* **What is being asked**
Beginning with the line that includes "BT pin TXD: B1 -> B4" and ending with the last line, print the records exactly, leaving every picture out.

* **Given information**
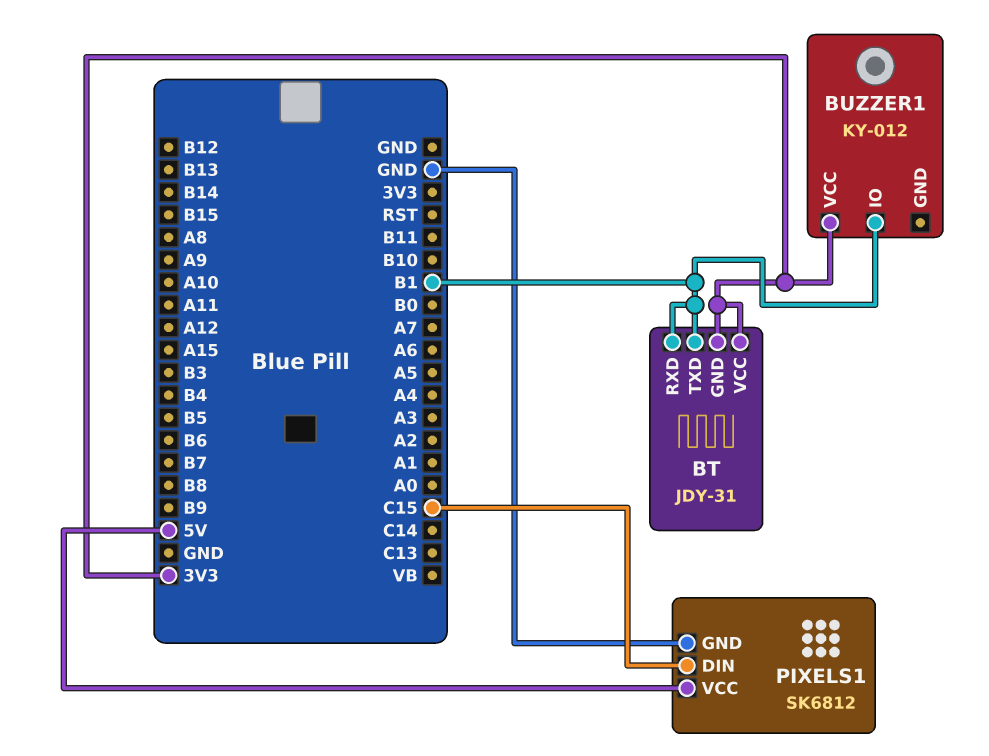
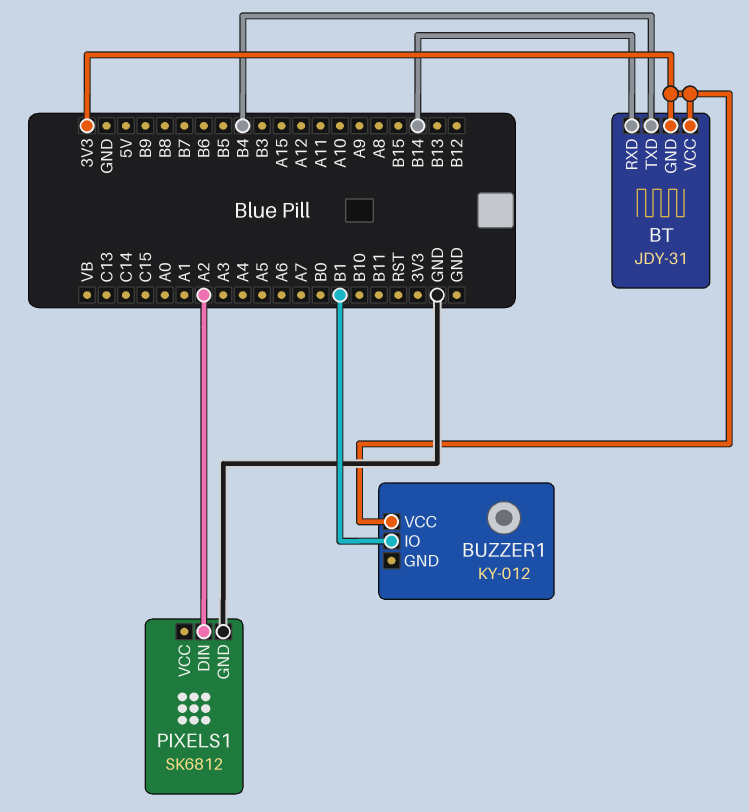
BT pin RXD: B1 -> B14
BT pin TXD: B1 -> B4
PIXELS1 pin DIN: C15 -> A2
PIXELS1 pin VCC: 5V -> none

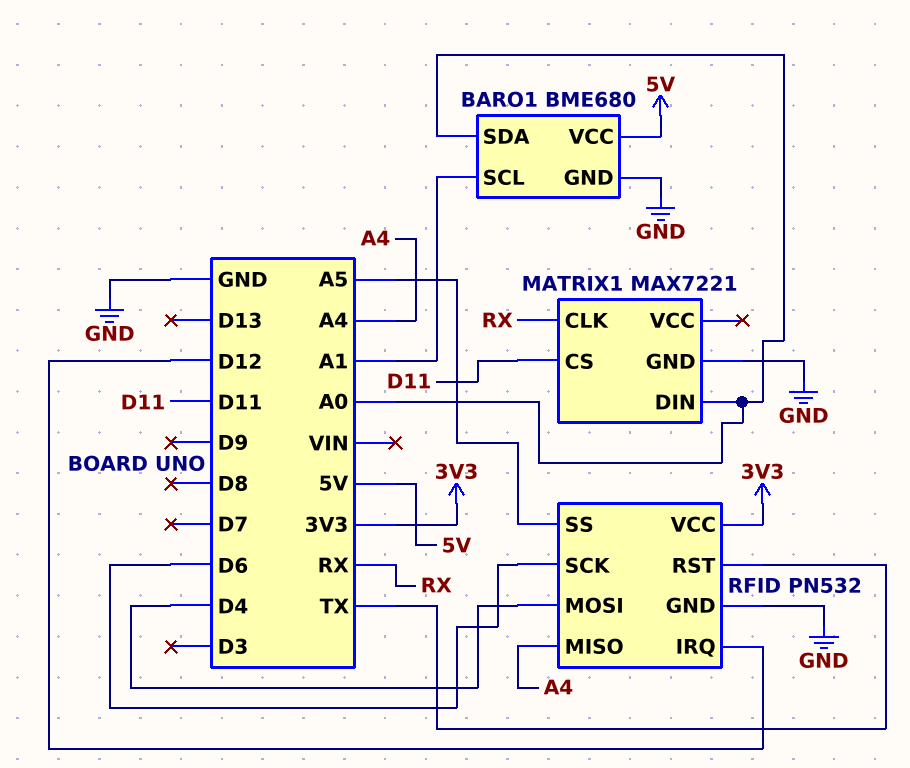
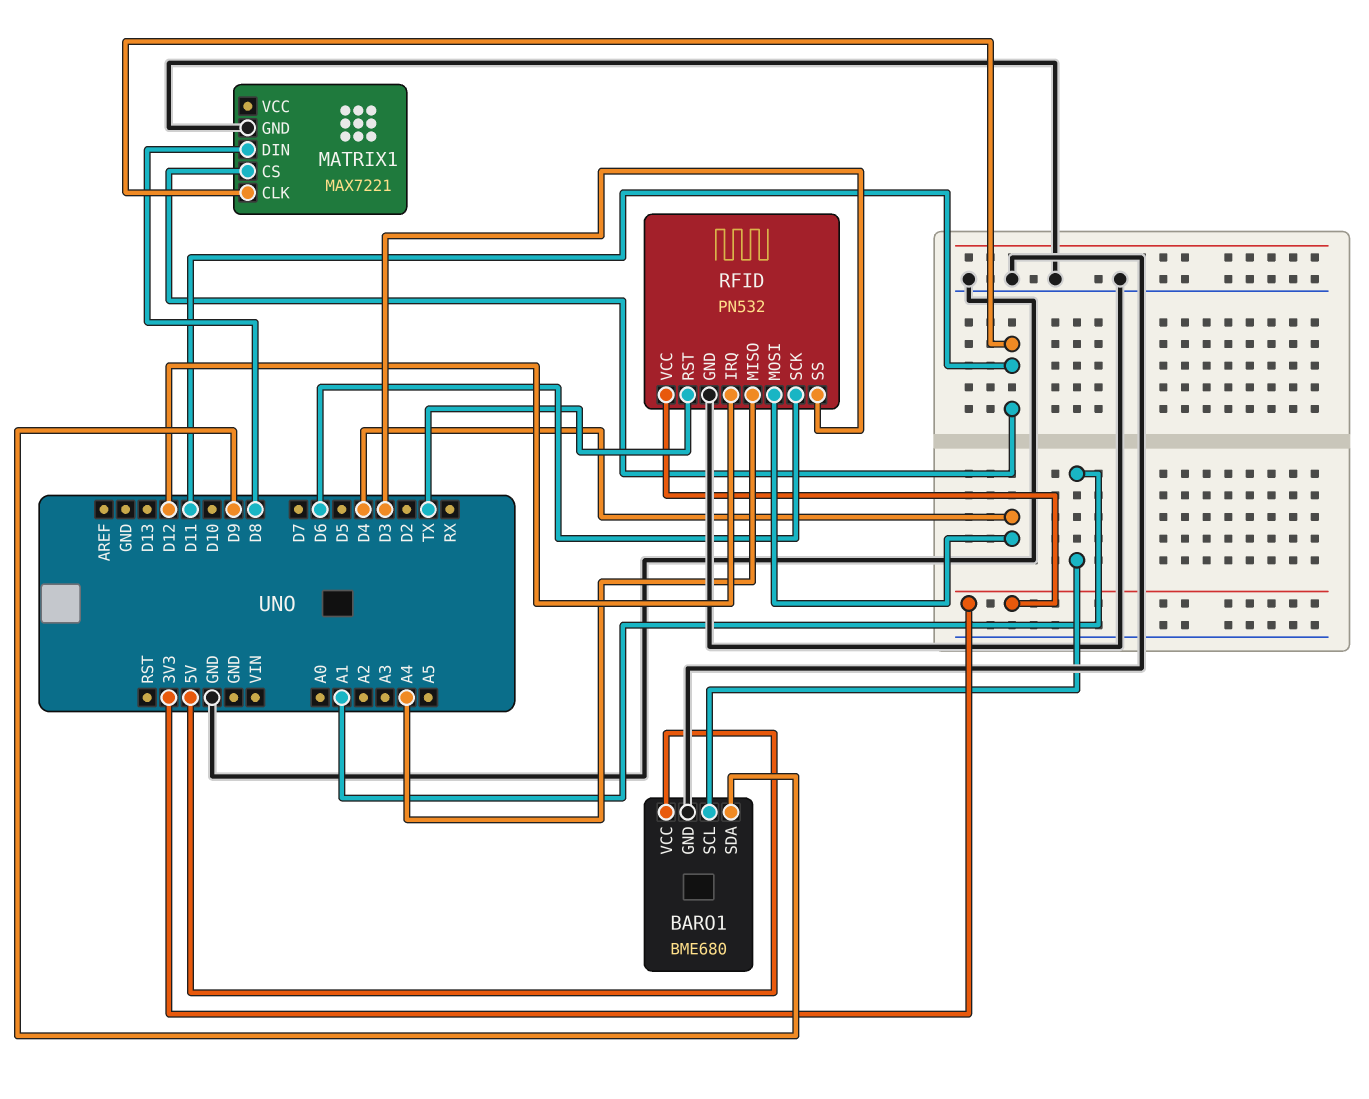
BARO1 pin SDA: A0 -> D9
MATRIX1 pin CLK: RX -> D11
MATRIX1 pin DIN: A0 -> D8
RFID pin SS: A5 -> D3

* **Answer box**
BT pin TXD: B1 -> B4
PIXELS1 pin DIN: C15 -> A2
PIXELS1 pin VCC: 5V -> none

BARO1 pin SDA: A0 -> D9
MATRIX1 pin CLK: RX -> D11
MATRIX1 pin DIN: A0 -> D8
RFID pin SS: A5 -> D3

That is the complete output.